Revision tracking records:
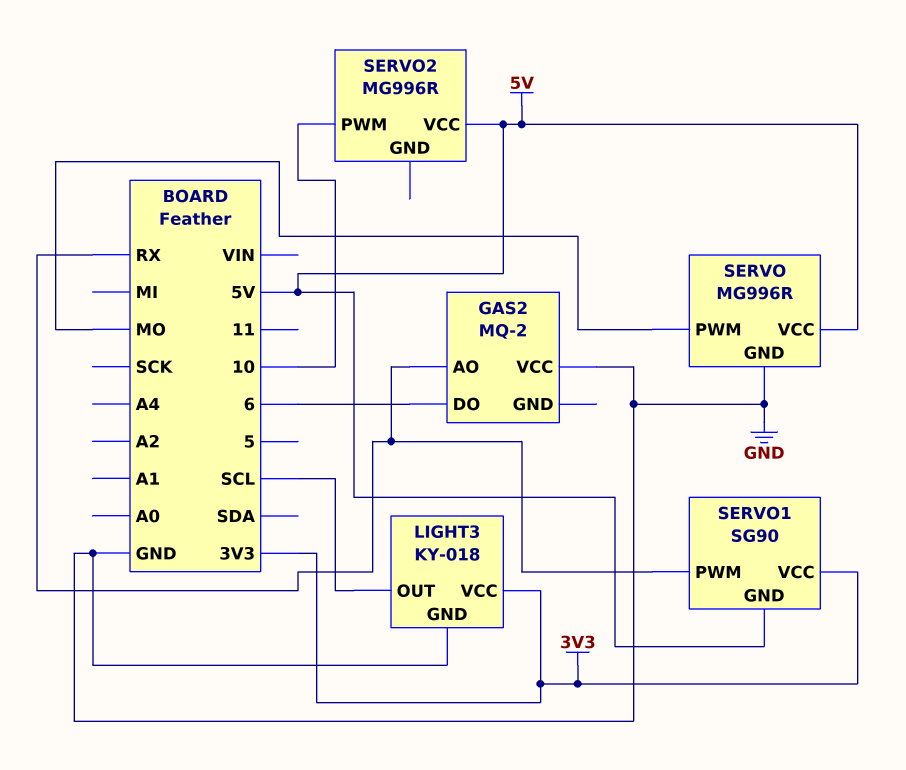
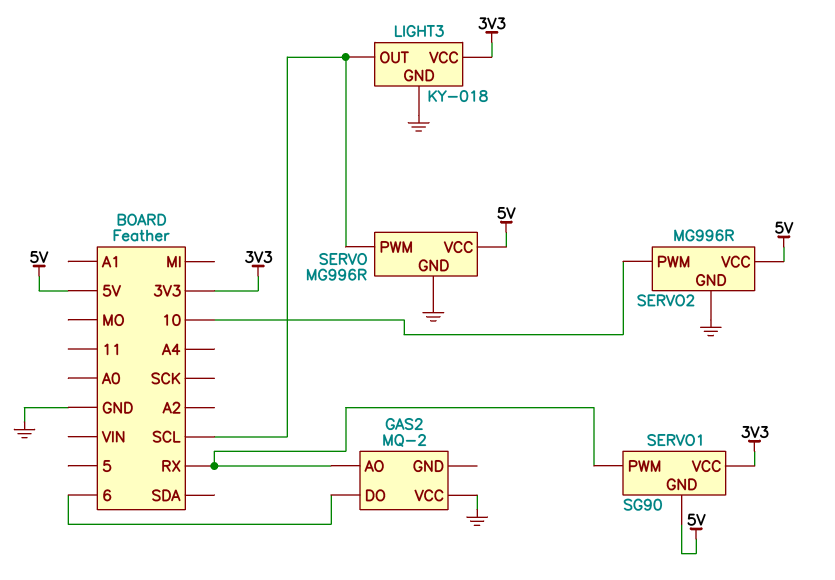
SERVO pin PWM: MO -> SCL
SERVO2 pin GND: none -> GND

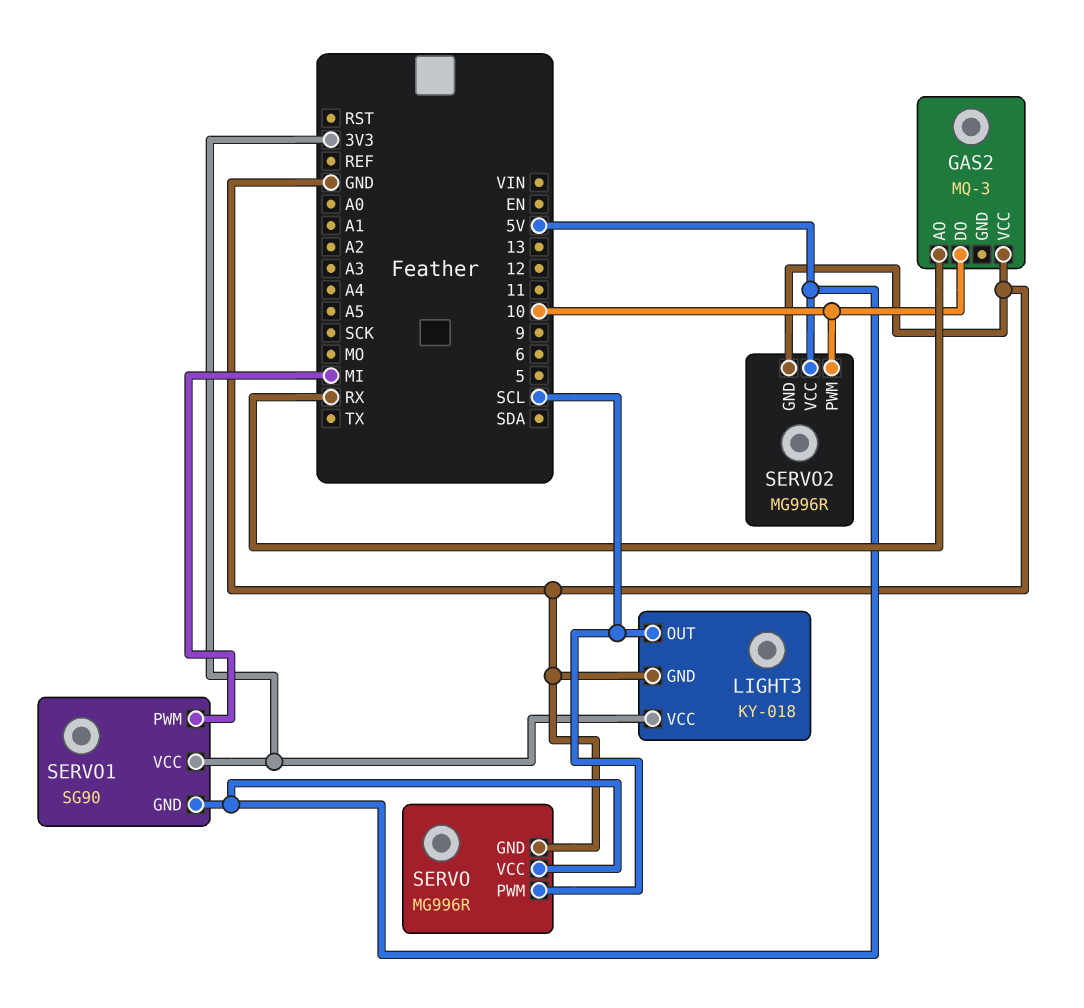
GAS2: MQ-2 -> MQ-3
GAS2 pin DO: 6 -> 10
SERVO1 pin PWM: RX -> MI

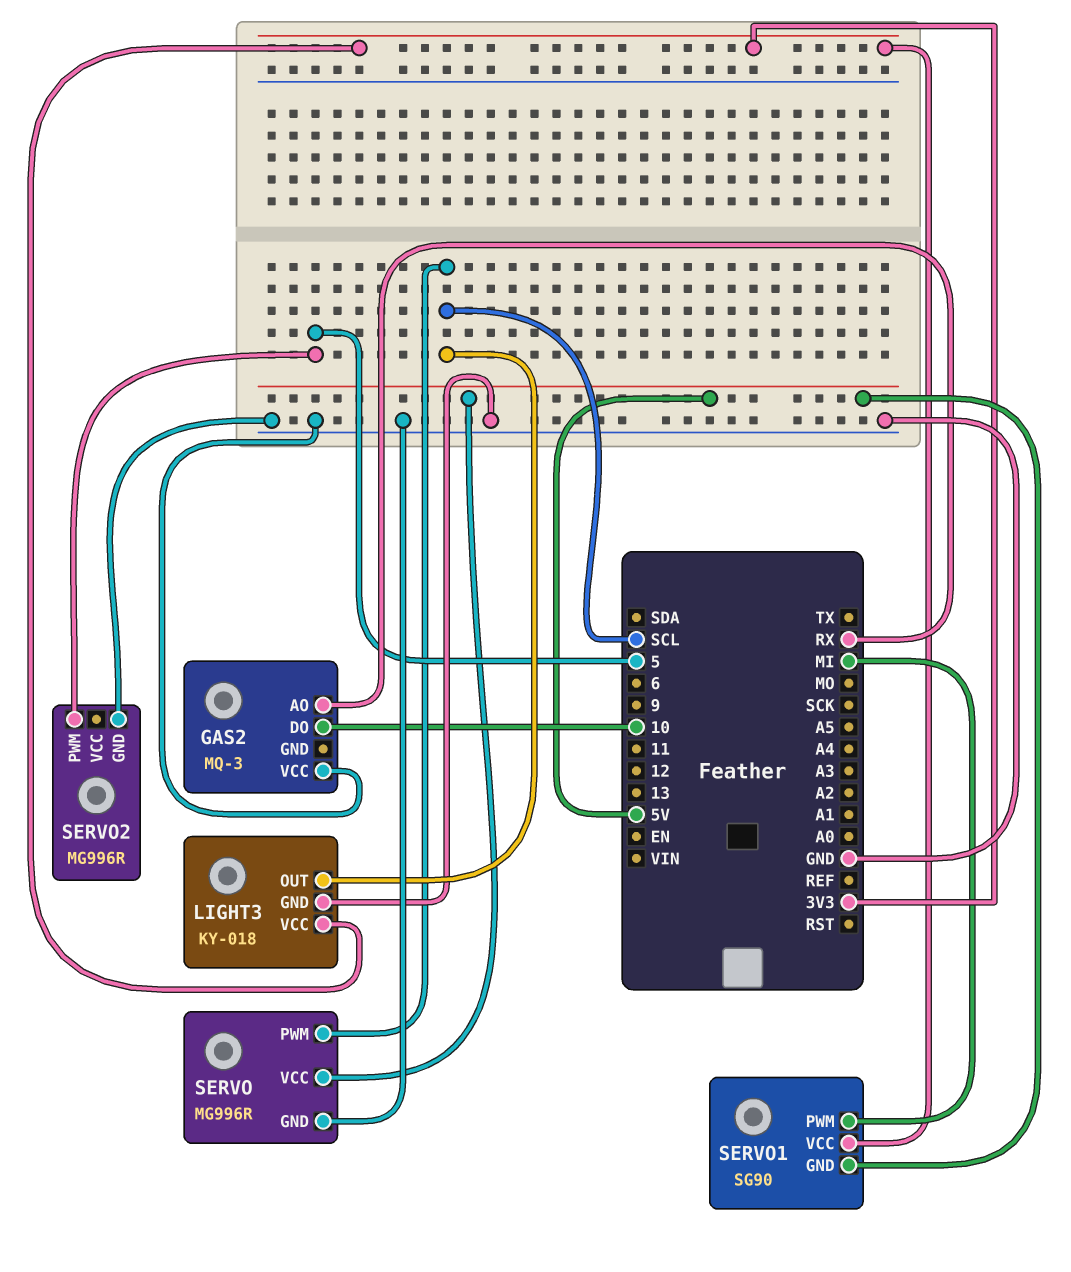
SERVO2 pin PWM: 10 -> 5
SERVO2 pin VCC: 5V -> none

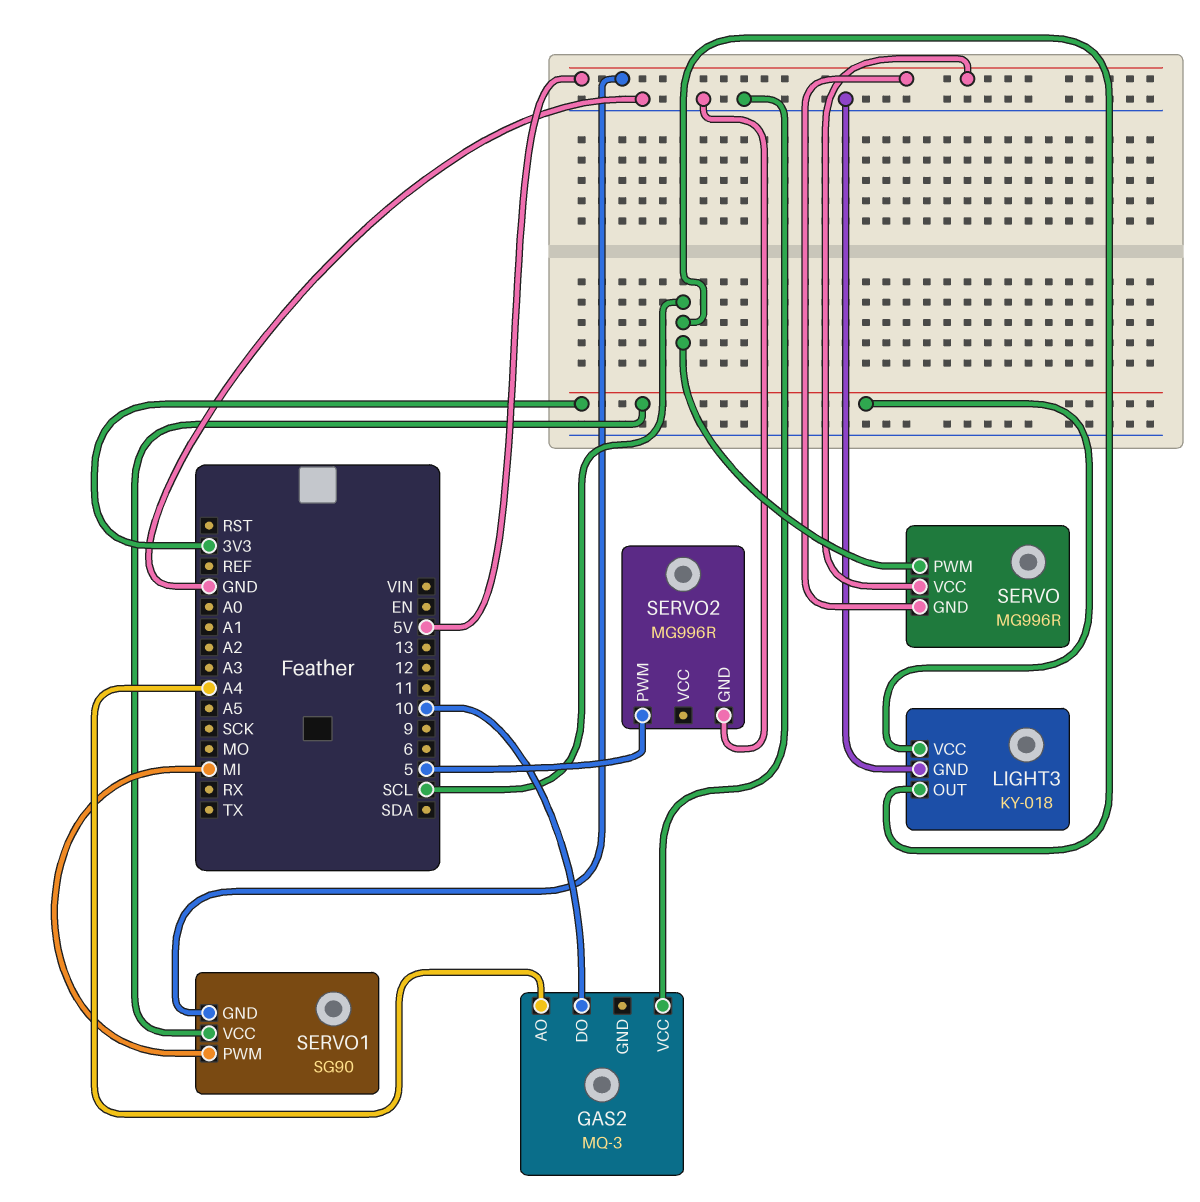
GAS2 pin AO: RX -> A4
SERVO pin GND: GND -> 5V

**WORK INSTRUCTIONS:**
Only the lines from the one holding "SERVO1 pin PWM: RX -> MI" through the end of the records belong in the answer, copied exactly and without pictures.

**TASK SOLUTION:**
SERVO1 pin PWM: RX -> MI

SERVO2 pin PWM: 10 -> 5
SERVO2 pin VCC: 5V -> none

GAS2 pin AO: RX -> A4
SERVO pin GND: GND -> 5V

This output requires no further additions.